DATA IN THIS EXERCISE:
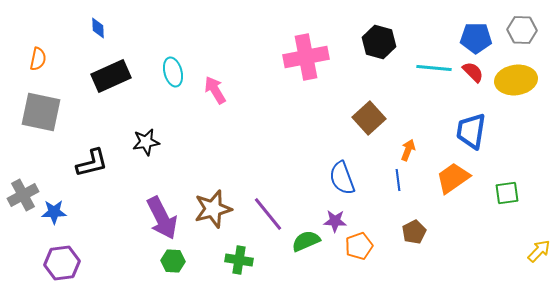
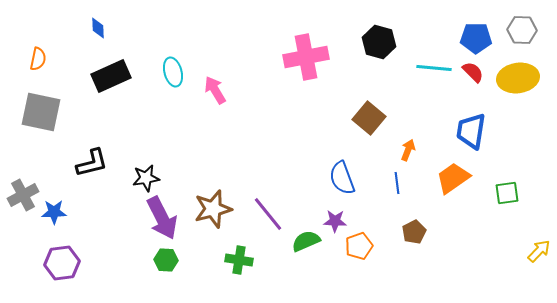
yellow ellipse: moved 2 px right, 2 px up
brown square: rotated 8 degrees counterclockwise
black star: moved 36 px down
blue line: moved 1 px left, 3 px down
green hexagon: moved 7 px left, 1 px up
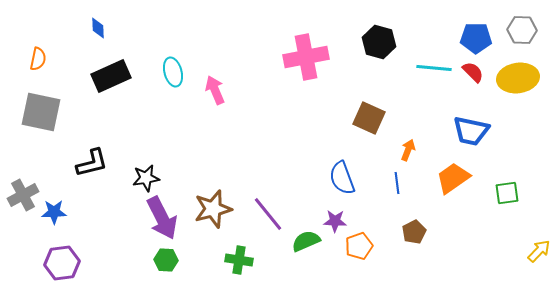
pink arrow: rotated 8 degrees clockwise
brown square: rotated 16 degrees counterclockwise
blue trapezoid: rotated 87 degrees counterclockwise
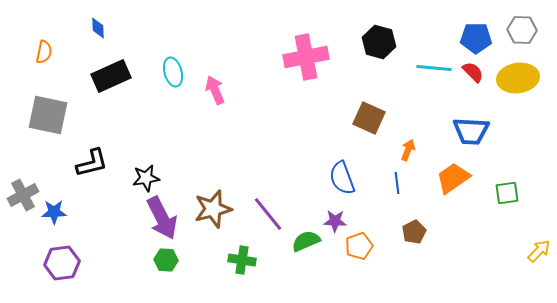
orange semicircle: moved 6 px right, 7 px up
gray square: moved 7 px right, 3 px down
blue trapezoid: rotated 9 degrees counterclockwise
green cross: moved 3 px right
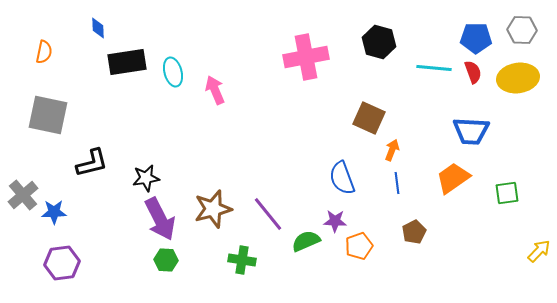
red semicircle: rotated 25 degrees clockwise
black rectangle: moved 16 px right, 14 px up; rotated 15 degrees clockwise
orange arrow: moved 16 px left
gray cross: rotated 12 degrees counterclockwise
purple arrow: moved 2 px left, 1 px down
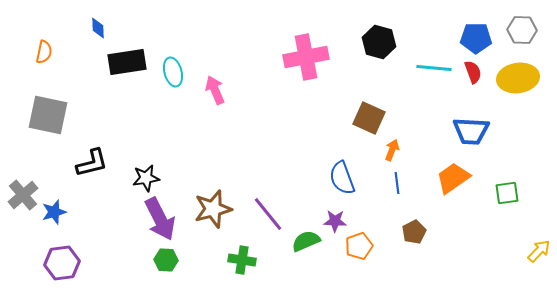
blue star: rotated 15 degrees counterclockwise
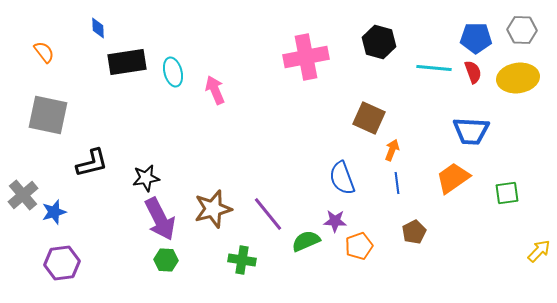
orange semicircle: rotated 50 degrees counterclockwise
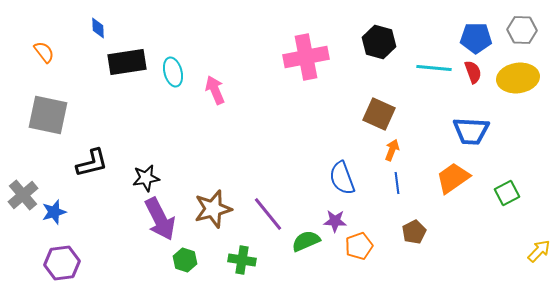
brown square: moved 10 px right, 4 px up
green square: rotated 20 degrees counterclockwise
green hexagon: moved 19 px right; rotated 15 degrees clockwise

TASK DESCRIPTION: Copy every line of the data above word for word, leaving out the picture markers.

EXPECTED ANSWER:
yellow ellipse: moved 2 px right, 2 px up
brown square: rotated 8 degrees counterclockwise
black star: moved 36 px down
blue line: moved 1 px left, 3 px down
green hexagon: moved 7 px left, 1 px up
pink arrow: rotated 8 degrees clockwise
brown square: rotated 16 degrees counterclockwise
blue trapezoid: rotated 87 degrees counterclockwise
orange semicircle: moved 6 px right, 7 px up
gray square: moved 7 px right, 3 px down
blue trapezoid: rotated 9 degrees counterclockwise
green cross: moved 3 px right
red semicircle: rotated 25 degrees clockwise
black rectangle: moved 16 px right, 14 px up; rotated 15 degrees clockwise
orange arrow: moved 16 px left
gray cross: rotated 12 degrees counterclockwise
purple arrow: moved 2 px left, 1 px down
blue star: rotated 15 degrees counterclockwise
orange semicircle: rotated 50 degrees counterclockwise
brown square: moved 10 px right, 4 px up
green square: rotated 20 degrees counterclockwise
green hexagon: moved 19 px right; rotated 15 degrees clockwise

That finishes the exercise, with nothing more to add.